■ Input data
════════

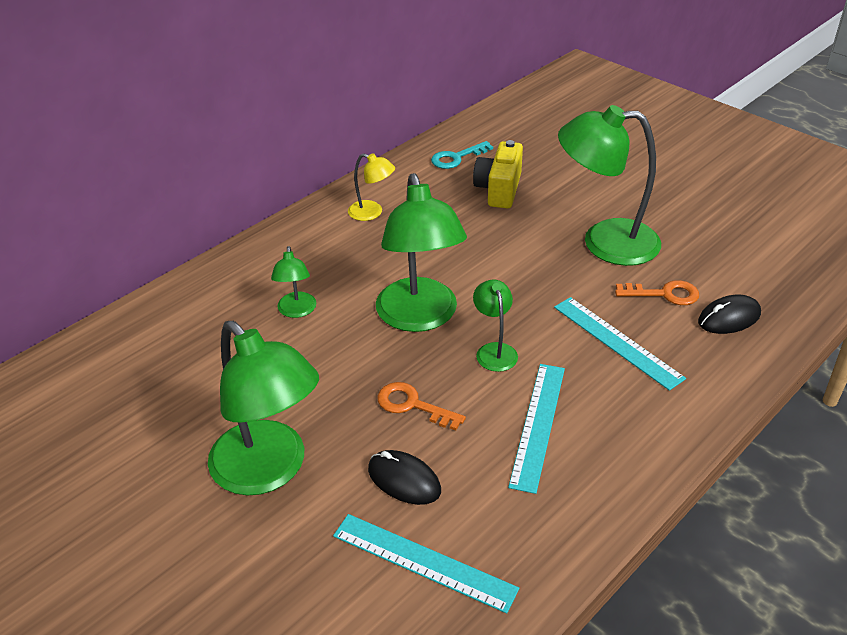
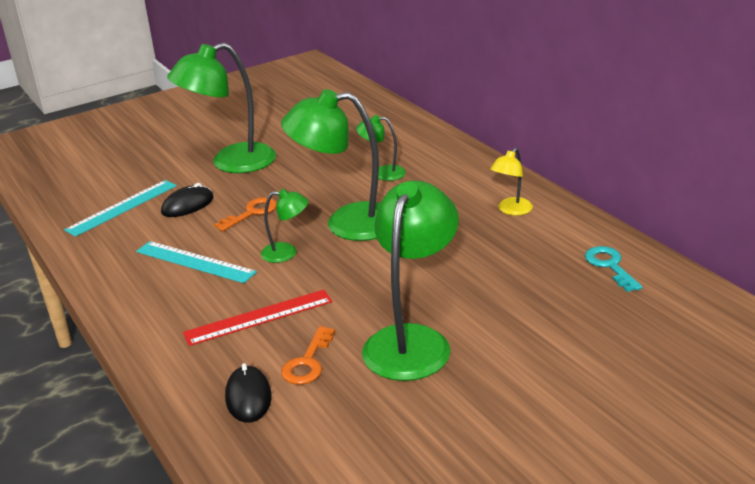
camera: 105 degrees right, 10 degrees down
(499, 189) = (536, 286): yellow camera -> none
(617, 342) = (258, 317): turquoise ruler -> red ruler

════════

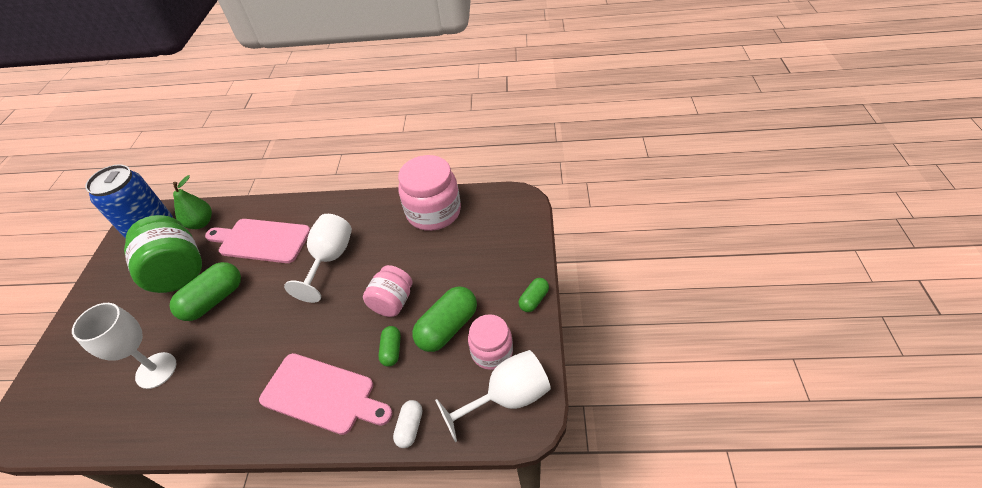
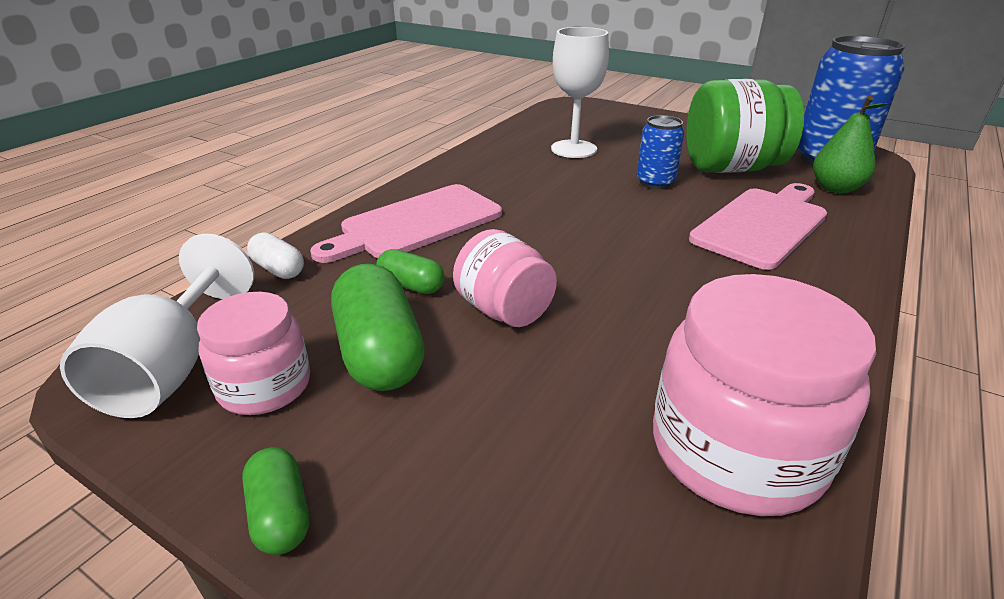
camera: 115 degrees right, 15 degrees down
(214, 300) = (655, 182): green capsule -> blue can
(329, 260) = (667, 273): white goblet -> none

════════

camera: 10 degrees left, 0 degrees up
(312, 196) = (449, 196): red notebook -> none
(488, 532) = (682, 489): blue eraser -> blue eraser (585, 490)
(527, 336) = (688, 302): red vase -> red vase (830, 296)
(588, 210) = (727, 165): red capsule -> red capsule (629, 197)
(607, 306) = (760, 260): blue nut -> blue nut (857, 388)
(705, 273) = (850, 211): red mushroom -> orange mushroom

════════

Check each line of the records above for "blue", and copy those that have it.

■ Written answer
(214, 300) = (655, 182): green capsule -> blue can
(488, 532) = (682, 489): blue eraser -> blue eraser (585, 490)
(607, 306) = (760, 260): blue nut -> blue nut (857, 388)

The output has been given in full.